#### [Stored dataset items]
== Segment start ==
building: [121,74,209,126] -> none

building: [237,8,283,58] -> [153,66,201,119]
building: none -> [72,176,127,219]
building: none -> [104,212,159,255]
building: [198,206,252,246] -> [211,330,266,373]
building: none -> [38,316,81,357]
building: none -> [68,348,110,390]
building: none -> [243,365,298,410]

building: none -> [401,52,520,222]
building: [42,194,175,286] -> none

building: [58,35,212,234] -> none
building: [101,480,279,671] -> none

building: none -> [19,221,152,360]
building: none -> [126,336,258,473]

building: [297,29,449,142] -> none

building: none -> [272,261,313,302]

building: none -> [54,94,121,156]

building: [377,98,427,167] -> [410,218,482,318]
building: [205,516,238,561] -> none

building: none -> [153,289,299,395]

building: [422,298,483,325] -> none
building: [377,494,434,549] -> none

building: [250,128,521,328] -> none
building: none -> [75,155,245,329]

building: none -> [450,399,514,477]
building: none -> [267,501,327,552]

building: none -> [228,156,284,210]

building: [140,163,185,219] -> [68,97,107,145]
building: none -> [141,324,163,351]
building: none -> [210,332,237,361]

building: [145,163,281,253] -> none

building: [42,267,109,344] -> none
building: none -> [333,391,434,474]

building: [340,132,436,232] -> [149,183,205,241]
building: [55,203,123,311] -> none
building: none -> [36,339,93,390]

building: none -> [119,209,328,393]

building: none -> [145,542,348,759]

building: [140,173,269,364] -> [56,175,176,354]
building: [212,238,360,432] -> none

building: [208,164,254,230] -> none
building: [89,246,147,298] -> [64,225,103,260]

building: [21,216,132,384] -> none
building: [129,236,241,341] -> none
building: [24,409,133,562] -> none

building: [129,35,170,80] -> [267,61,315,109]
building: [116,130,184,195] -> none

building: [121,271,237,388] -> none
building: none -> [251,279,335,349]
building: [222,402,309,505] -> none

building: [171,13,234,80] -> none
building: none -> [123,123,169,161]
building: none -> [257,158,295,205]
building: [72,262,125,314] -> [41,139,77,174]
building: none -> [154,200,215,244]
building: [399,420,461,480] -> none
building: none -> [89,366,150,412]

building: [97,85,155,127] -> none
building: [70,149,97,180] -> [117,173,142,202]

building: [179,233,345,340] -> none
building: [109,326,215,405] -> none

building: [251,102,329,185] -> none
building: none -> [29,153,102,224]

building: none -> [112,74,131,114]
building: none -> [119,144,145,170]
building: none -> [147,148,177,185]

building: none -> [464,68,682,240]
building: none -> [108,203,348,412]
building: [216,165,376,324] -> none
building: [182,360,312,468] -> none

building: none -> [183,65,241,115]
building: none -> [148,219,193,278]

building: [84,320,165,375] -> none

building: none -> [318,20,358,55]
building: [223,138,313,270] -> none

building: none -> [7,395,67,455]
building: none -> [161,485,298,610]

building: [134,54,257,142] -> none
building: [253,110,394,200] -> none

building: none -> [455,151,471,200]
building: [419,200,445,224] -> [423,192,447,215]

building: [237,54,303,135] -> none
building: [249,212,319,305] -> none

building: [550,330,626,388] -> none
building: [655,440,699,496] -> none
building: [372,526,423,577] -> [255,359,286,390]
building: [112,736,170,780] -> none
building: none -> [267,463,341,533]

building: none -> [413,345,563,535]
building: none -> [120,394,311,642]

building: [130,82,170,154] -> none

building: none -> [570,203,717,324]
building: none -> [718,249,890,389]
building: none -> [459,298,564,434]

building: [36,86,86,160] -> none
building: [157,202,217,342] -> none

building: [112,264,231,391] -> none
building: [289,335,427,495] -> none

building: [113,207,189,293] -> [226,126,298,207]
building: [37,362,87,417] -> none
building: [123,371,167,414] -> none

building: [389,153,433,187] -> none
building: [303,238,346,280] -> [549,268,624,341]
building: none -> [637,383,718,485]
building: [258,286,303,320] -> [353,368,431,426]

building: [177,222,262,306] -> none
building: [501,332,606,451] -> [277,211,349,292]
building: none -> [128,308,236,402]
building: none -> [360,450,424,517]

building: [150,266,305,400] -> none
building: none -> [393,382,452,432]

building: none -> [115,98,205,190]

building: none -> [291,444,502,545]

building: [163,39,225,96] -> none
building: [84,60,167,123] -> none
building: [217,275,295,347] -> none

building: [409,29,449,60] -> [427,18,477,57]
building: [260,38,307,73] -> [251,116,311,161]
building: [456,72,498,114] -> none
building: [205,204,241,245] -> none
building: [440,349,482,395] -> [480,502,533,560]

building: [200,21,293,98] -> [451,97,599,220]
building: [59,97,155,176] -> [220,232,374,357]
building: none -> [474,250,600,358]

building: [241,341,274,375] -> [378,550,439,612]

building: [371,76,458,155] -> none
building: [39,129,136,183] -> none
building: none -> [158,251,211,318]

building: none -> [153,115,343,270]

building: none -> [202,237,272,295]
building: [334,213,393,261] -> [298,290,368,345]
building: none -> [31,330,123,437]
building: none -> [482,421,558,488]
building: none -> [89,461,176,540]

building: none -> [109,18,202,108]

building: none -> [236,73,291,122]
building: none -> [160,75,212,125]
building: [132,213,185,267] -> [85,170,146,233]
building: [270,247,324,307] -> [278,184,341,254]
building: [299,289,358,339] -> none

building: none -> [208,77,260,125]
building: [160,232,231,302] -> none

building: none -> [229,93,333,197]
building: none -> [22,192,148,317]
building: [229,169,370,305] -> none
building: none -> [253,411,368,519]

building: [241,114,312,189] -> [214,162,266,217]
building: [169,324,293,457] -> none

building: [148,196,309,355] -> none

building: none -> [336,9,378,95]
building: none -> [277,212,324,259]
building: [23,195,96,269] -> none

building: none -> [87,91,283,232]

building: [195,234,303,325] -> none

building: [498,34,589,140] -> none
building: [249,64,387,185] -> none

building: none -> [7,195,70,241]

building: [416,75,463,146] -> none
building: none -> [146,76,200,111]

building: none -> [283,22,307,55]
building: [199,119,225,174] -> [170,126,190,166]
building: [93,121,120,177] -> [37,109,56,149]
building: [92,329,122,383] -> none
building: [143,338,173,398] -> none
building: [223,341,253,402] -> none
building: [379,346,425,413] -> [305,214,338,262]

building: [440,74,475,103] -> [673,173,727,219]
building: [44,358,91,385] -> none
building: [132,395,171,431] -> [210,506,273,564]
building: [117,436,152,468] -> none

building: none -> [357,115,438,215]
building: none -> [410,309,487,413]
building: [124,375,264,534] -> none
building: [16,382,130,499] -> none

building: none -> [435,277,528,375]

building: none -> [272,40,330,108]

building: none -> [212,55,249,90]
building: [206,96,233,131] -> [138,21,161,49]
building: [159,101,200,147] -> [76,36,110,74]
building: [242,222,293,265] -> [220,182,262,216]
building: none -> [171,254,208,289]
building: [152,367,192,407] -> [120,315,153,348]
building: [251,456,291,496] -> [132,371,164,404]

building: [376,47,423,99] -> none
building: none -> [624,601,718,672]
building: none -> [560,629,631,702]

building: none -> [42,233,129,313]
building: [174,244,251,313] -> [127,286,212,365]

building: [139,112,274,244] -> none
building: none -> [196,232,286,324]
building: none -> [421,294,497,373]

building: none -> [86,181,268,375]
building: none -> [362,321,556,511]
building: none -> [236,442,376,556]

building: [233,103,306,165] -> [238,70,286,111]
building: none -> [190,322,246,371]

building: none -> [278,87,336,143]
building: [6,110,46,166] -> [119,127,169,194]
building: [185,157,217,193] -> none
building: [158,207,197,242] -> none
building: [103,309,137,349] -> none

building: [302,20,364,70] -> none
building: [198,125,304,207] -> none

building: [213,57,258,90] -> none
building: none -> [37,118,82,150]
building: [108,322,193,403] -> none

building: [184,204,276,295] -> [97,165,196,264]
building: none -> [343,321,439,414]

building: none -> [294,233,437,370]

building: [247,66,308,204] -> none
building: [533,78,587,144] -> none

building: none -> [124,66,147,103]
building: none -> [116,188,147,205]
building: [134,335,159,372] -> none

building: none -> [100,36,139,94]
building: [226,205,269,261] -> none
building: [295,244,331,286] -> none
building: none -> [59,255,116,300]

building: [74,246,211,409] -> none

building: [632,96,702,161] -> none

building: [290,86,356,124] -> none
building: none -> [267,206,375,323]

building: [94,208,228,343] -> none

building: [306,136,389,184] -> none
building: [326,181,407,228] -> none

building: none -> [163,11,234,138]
== Segment end ==
#### [Problem description]
Write down, word for word, the lines above from the one containing "building: [121,271,237,388] -> none" through the one containing "building: [372,526,423,577] ->", both ends included.

#### [Task answer]
building: [121,271,237,388] -> none
building: none -> [251,279,335,349]
building: [222,402,309,505] -> none

building: [171,13,234,80] -> none
building: none -> [123,123,169,161]
building: none -> [257,158,295,205]
building: [72,262,125,314] -> [41,139,77,174]
building: none -> [154,200,215,244]
building: [399,420,461,480] -> none
building: none -> [89,366,150,412]

building: [97,85,155,127] -> none
building: [70,149,97,180] -> [117,173,142,202]

building: [179,233,345,340] -> none
building: [109,326,215,405] -> none

building: [251,102,329,185] -> none
building: none -> [29,153,102,224]

building: none -> [112,74,131,114]
building: none -> [119,144,145,170]
building: none -> [147,148,177,185]

building: none -> [464,68,682,240]
building: none -> [108,203,348,412]
building: [216,165,376,324] -> none
building: [182,360,312,468] -> none

building: none -> [183,65,241,115]
building: none -> [148,219,193,278]

building: [84,320,165,375] -> none

building: none -> [318,20,358,55]
building: [223,138,313,270] -> none

building: none -> [7,395,67,455]
building: none -> [161,485,298,610]

building: [134,54,257,142] -> none
building: [253,110,394,200] -> none

building: none -> [455,151,471,200]
building: [419,200,445,224] -> [423,192,447,215]

building: [237,54,303,135] -> none
building: [249,212,319,305] -> none

building: [550,330,626,388] -> none
building: [655,440,699,496] -> none
building: [372,526,423,577] -> [255,359,286,390]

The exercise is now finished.